- **WHAT TO WORK ON**
Within the entries below, the lines from the one with "RADIO1 pin MOSI: RX -> none" through the one with "RFID3 pin MISO: A2 -> MO" are to be set down exactly, both ends kept.

Change detection outputs:
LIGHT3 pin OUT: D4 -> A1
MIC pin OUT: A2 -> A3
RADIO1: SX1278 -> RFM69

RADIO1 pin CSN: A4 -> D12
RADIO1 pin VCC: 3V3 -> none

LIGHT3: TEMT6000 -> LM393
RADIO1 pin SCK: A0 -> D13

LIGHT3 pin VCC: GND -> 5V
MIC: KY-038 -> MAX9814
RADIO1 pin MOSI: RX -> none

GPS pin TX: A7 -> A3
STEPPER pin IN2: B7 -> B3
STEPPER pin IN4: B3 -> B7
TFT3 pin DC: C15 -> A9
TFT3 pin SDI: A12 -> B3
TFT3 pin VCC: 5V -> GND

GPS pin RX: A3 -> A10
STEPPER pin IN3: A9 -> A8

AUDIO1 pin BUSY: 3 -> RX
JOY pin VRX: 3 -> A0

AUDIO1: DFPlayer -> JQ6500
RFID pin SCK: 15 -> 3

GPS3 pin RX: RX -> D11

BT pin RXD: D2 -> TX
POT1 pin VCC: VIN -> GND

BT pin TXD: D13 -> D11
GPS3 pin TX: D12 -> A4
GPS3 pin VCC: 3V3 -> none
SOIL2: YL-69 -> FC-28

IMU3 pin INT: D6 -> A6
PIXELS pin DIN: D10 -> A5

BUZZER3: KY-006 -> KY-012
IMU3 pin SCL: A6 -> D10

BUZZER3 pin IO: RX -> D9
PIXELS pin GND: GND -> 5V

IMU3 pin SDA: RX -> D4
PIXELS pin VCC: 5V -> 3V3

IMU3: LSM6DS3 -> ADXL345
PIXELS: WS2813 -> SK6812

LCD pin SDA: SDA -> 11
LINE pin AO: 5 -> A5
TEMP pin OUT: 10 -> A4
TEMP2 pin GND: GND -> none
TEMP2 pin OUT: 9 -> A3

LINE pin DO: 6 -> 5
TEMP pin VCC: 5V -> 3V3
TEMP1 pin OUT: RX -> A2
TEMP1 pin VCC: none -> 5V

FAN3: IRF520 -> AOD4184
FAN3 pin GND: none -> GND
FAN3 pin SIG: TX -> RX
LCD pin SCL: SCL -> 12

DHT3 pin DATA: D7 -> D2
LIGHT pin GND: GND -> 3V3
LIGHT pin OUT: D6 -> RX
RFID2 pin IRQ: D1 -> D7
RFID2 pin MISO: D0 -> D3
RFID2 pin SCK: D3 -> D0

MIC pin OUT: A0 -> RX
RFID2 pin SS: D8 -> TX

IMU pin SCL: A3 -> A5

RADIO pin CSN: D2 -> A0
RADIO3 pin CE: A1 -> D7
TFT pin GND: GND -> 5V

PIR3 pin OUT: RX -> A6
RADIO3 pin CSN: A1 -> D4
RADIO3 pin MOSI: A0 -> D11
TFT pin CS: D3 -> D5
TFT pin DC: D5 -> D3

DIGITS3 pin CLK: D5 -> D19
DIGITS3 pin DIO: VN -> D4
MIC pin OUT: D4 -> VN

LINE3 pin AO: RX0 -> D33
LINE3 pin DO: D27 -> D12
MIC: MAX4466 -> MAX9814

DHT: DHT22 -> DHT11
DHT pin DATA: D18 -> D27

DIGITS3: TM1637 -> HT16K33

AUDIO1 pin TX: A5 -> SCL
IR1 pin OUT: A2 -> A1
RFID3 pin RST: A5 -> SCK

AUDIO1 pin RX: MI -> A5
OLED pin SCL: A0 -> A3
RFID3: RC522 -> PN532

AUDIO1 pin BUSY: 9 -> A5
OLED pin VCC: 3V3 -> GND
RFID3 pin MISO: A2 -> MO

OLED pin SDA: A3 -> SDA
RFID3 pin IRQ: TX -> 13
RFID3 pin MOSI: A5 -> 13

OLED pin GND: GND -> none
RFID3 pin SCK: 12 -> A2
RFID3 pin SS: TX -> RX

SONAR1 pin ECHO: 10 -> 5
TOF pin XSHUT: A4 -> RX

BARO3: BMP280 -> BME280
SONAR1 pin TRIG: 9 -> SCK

- **ANSWER FOR THIS EXERCISE**
RADIO1 pin MOSI: RX -> none

GPS pin TX: A7 -> A3
STEPPER pin IN2: B7 -> B3
STEPPER pin IN4: B3 -> B7
TFT3 pin DC: C15 -> A9
TFT3 pin SDI: A12 -> B3
TFT3 pin VCC: 5V -> GND

GPS pin RX: A3 -> A10
STEPPER pin IN3: A9 -> A8

AUDIO1 pin BUSY: 3 -> RX
JOY pin VRX: 3 -> A0

AUDIO1: DFPlayer -> JQ6500
RFID pin SCK: 15 -> 3

GPS3 pin RX: RX -> D11

BT pin RXD: D2 -> TX
POT1 pin VCC: VIN -> GND

BT pin TXD: D13 -> D11
GPS3 pin TX: D12 -> A4
GPS3 pin VCC: 3V3 -> none
SOIL2: YL-69 -> FC-28

IMU3 pin INT: D6 -> A6
PIXELS pin DIN: D10 -> A5

BUZZER3: KY-006 -> KY-012
IMU3 pin SCL: A6 -> D10

BUZZER3 pin IO: RX -> D9
PIXELS pin GND: GND -> 5V

IMU3 pin SDA: RX -> D4
PIXELS pin VCC: 5V -> 3V3

IMU3: LSM6DS3 -> ADXL345
PIXELS: WS2813 -> SK6812

LCD pin SDA: SDA -> 11
LINE pin AO: 5 -> A5
TEMP pin OUT: 10 -> A4
TEMP2 pin GND: GND -> none
TEMP2 pin OUT: 9 -> A3

LINE pin DO: 6 -> 5
TEMP pin VCC: 5V -> 3V3
TEMP1 pin OUT: RX -> A2
TEMP1 pin VCC: none -> 5V

FAN3: IRF520 -> AOD4184
FAN3 pin GND: none -> GND
FAN3 pin SIG: TX -> RX
LCD pin SCL: SCL -> 12

DHT3 pin DATA: D7 -> D2
LIGHT pin GND: GND -> 3V3
LIGHT pin OUT: D6 -> RX
RFID2 pin IRQ: D1 -> D7
RFID2 pin MISO: D0 -> D3
RFID2 pin SCK: D3 -> D0

MIC pin OUT: A0 -> RX
RFID2 pin SS: D8 -> TX

IMU pin SCL: A3 -> A5

RADIO pin CSN: D2 -> A0
RADIO3 pin CE: A1 -> D7
TFT pin GND: GND -> 5V

PIR3 pin OUT: RX -> A6
RADIO3 pin CSN: A1 -> D4
RADIO3 pin MOSI: A0 -> D11
TFT pin CS: D3 -> D5
TFT pin DC: D5 -> D3

DIGITS3 pin CLK: D5 -> D19
DIGITS3 pin DIO: VN -> D4
MIC pin OUT: D4 -> VN

LINE3 pin AO: RX0 -> D33
LINE3 pin DO: D27 -> D12
MIC: MAX4466 -> MAX9814

DHT: DHT22 -> DHT11
DHT pin DATA: D18 -> D27

DIGITS3: TM1637 -> HT16K33

AUDIO1 pin TX: A5 -> SCL
IR1 pin OUT: A2 -> A1
RFID3 pin RST: A5 -> SCK

AUDIO1 pin RX: MI -> A5
OLED pin SCL: A0 -> A3
RFID3: RC522 -> PN532

AUDIO1 pin BUSY: 9 -> A5
OLED pin VCC: 3V3 -> GND
RFID3 pin MISO: A2 -> MO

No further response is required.